━━ Supplied data
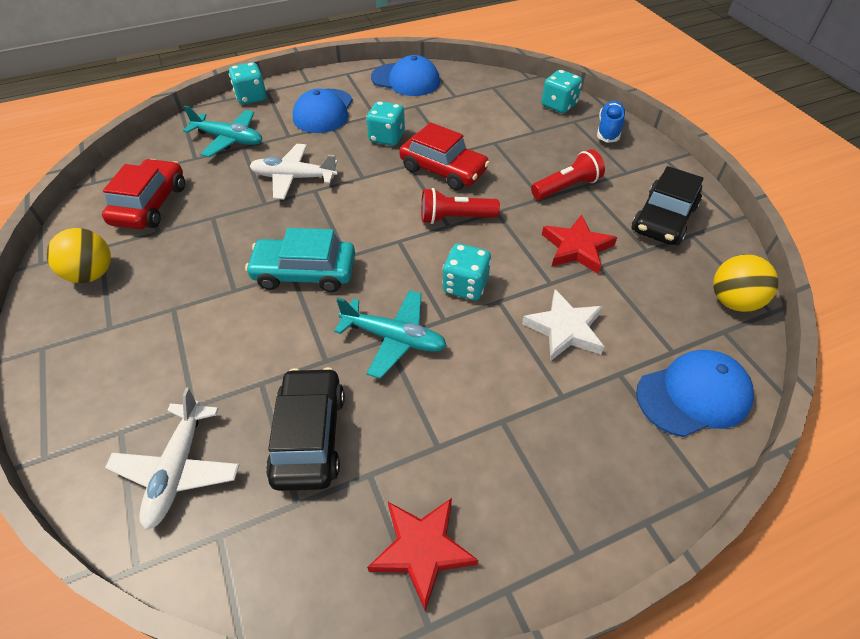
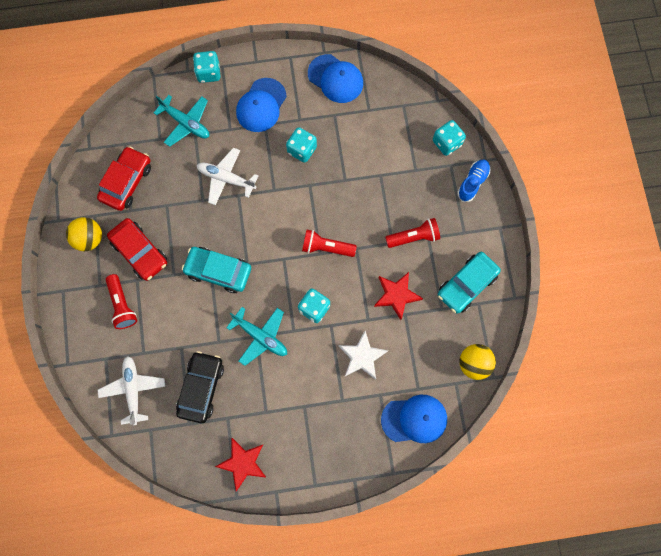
camera: 15 degrees right, 25 degrees up
white plane [105,388,239,530] -> white plane turned 150 degrees clockwise [98,356,166,425]
red car [399,122,490,191] -> red car moved to [107,218,167,281]
black car [632,166,704,245] -> turquoise car [438,252,501,314]
none -> red flashlight [105,274,137,329]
━━━━
→ **Required action**:
Repeat, exactly as they stand, the line that contains "white plane [105,388,239,530]" and all the lines after it in the data above.

→ **Output below**:
white plane [105,388,239,530] -> white plane turned 150 degrees clockwise [98,356,166,425]
red car [399,122,490,191] -> red car moved to [107,218,167,281]
black car [632,166,704,245] -> turquoise car [438,252,501,314]
none -> red flashlight [105,274,137,329]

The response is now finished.